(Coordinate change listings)
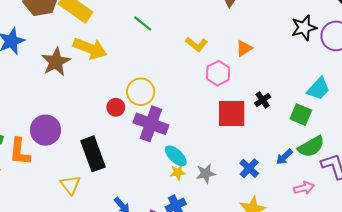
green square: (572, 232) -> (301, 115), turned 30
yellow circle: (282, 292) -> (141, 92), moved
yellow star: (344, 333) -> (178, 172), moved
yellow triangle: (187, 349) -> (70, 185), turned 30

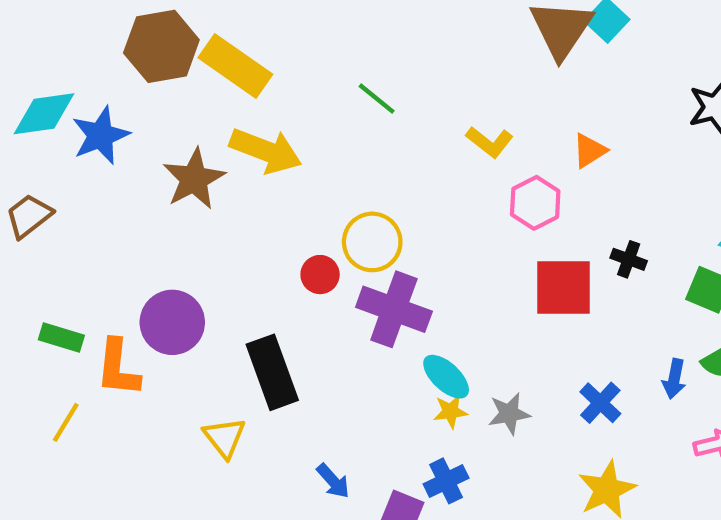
black cross: (263, 100) -> (629, 259), turned -35
blue arrow: (284, 157) -> (674, 379), turned -36

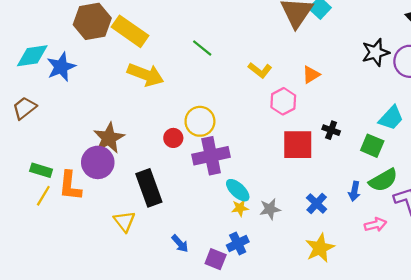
brown star: (194, 179) -> (109, 138), moved
purple cross: (394, 309) -> (211, 156), turned -32
yellow line: (66, 422) -> (43, 196), moved

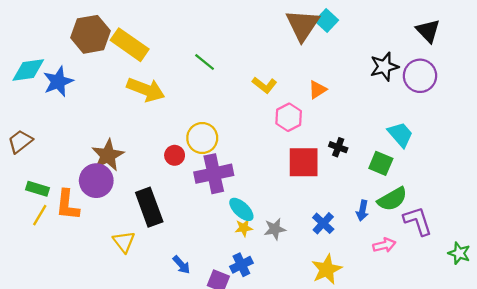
brown trapezoid: (24, 108) -> (20, 141), moved
cyan trapezoid: (391, 118) -> (400, 135), turned -84

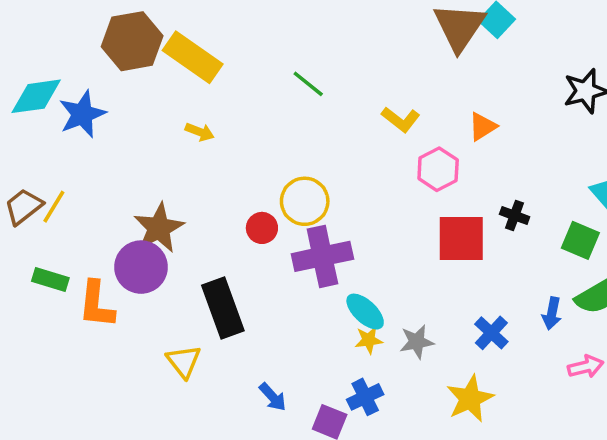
yellow arrow: (146, 90) -> (200, 132), moved, size x0.5
yellow line: (40, 215) -> (54, 207), moved
yellow star: (327, 269) -> (470, 399), moved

# WHAT IS EXPECTED
Copy out all the data exactly; skip the pictures.

# RESULT BELOW
green square: (572, 232) -> (301, 115), turned 30
yellow circle: (282, 292) -> (141, 92), moved
yellow star: (344, 333) -> (178, 172), moved
yellow triangle: (187, 349) -> (70, 185), turned 30

black cross: (263, 100) -> (629, 259), turned -35
blue arrow: (284, 157) -> (674, 379), turned -36

brown star: (194, 179) -> (109, 138), moved
purple cross: (394, 309) -> (211, 156), turned -32
yellow line: (66, 422) -> (43, 196), moved

brown trapezoid: (24, 108) -> (20, 141), moved
cyan trapezoid: (391, 118) -> (400, 135), turned -84

yellow arrow: (146, 90) -> (200, 132), moved, size x0.5
yellow line: (40, 215) -> (54, 207), moved
yellow star: (327, 269) -> (470, 399), moved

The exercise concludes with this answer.